• _Task brief_: This task calls for copying each line below that contains "yellow".
### Exercise data
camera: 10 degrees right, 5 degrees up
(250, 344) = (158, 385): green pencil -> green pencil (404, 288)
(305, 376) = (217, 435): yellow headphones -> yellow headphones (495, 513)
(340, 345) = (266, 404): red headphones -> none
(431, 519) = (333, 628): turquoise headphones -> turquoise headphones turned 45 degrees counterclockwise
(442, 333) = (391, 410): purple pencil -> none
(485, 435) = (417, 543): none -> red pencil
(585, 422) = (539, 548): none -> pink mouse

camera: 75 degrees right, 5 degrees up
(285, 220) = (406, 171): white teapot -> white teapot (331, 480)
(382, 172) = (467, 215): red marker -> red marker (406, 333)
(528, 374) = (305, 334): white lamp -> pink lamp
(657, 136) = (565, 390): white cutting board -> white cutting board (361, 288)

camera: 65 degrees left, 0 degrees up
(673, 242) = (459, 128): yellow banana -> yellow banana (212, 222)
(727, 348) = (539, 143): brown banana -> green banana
######
### Exercise data
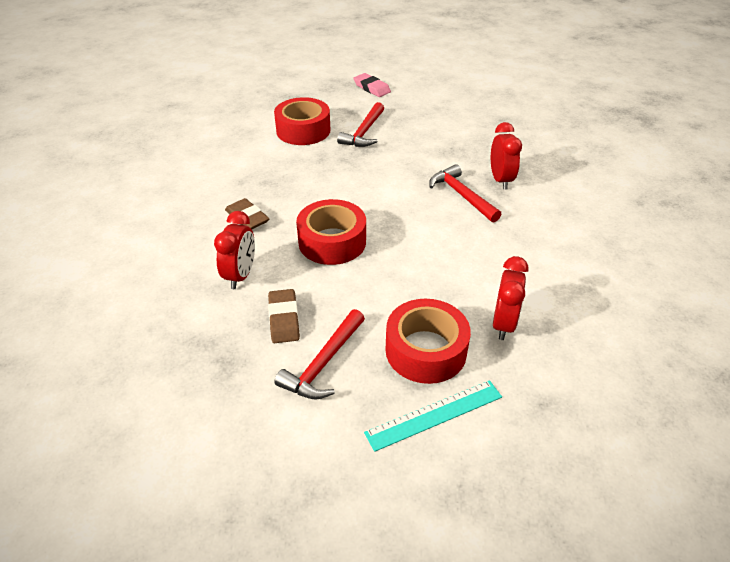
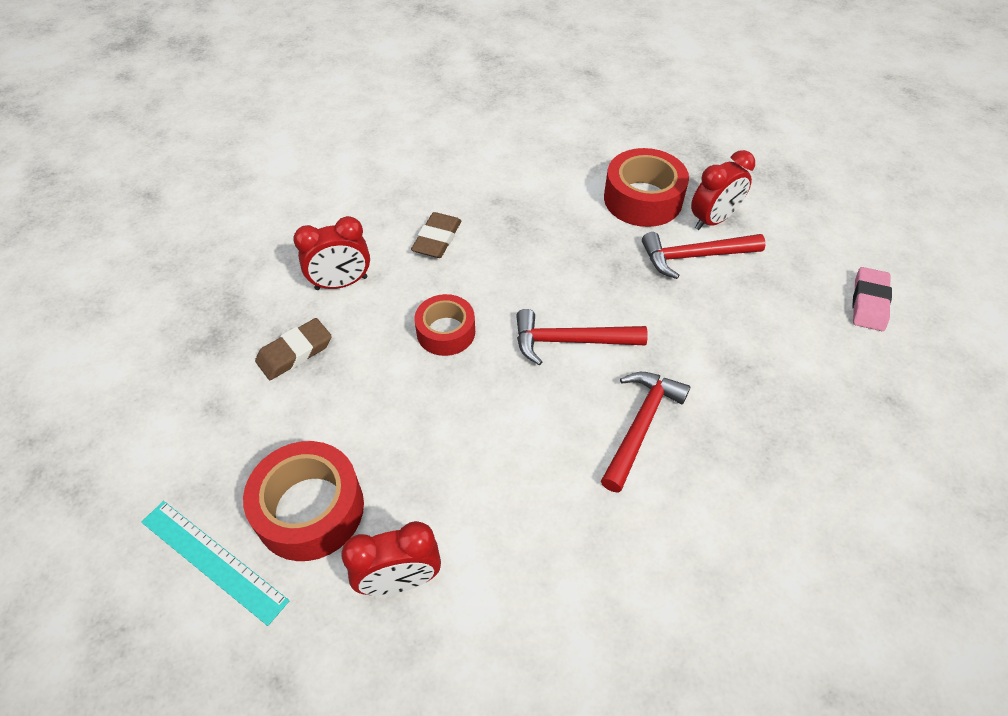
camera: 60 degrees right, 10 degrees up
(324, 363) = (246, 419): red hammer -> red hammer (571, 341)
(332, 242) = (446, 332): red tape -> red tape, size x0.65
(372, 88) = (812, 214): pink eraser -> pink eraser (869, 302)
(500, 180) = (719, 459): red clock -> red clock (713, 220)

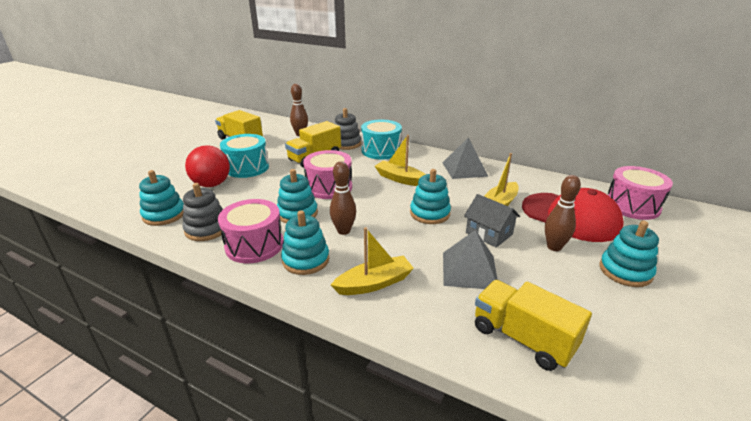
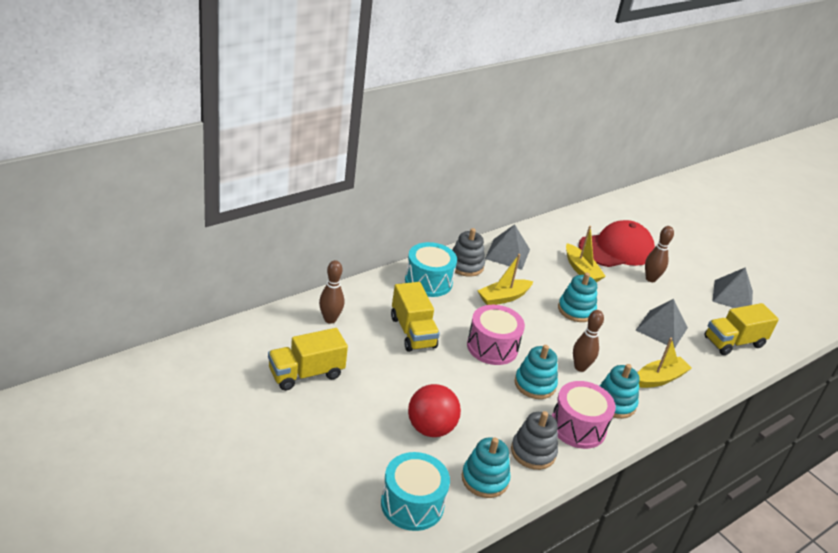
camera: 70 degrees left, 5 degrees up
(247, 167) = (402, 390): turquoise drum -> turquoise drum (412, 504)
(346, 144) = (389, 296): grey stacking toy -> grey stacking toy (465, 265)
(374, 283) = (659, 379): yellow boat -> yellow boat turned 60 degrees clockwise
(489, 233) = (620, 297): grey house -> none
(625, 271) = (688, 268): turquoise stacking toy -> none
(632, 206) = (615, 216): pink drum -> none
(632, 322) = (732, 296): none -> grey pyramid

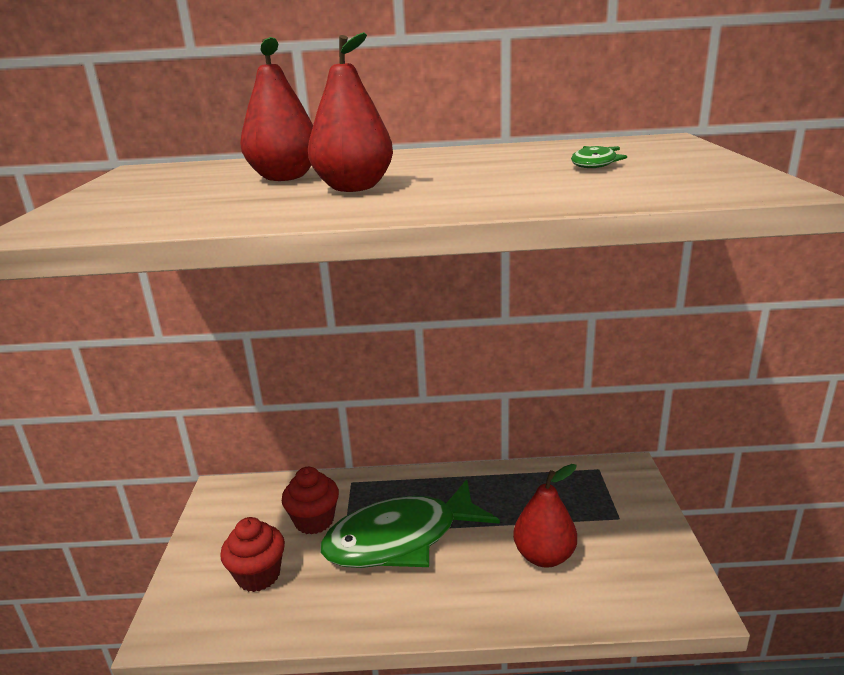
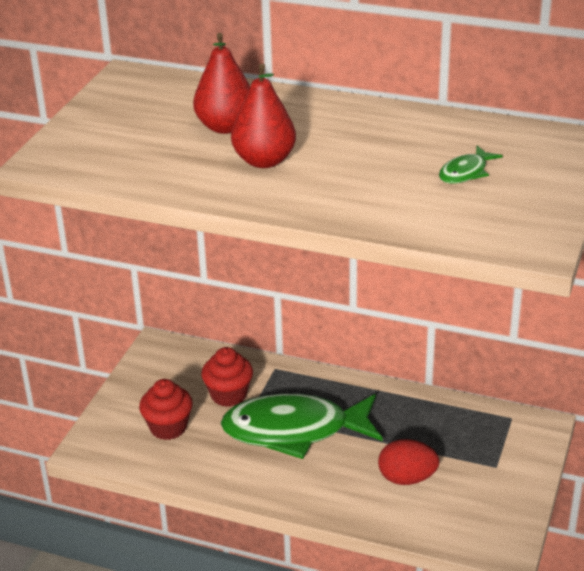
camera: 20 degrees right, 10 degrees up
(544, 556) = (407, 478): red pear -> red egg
######
• _Result_:
(305, 376) = (217, 435): yellow headphones -> yellow headphones (495, 513)
(673, 242) = (459, 128): yellow banana -> yellow banana (212, 222)
(374, 283) = (659, 379): yellow boat -> yellow boat turned 60 degrees clockwise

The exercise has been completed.